- [Image change detection data]
◆ ◆ ◆ ◆ ◆

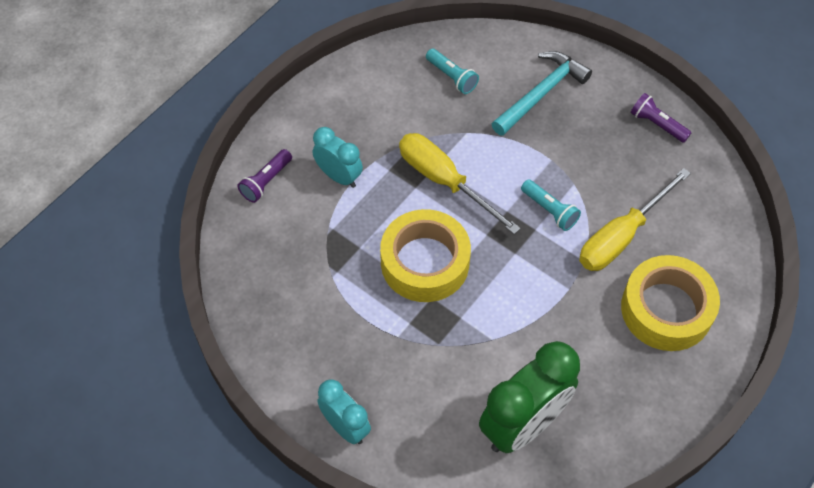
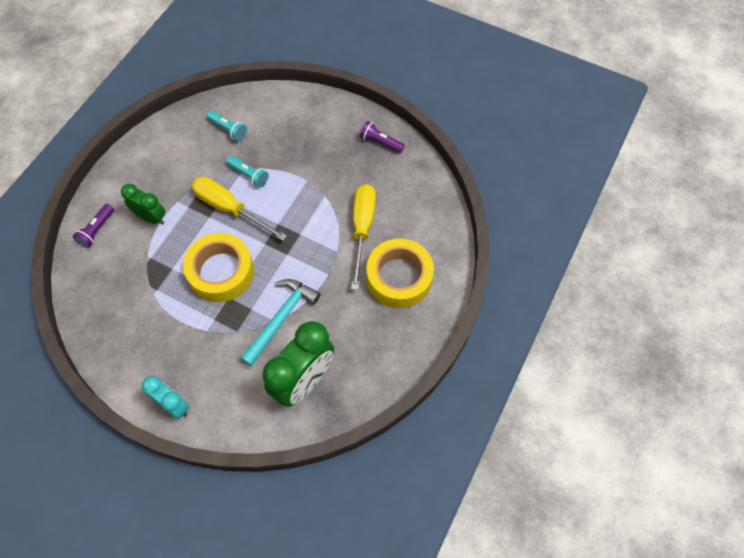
camera: 10 degrees left, 5 degrees up
(339, 176) = (151, 217): turquoise clock -> green clock
(541, 93) = (295, 132): turquoise hammer -> turquoise hammer (281, 318)
(550, 210) = (309, 218): turquoise flashlight -> turquoise flashlight (249, 175)
(621, 236) = (362, 229): yellow screwdriver -> yellow screwdriver turned 150 degrees clockwise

◆ ◆ ◆ ◆ ◆

- [TASK TO COMPLETE] Search the data for "degrees". Copy each line that has it.

- [WRITTEN REPLY]
camera: 10 degrees left, 5 degrees up
(621, 236) = (362, 229): yellow screwdriver -> yellow screwdriver turned 150 degrees clockwise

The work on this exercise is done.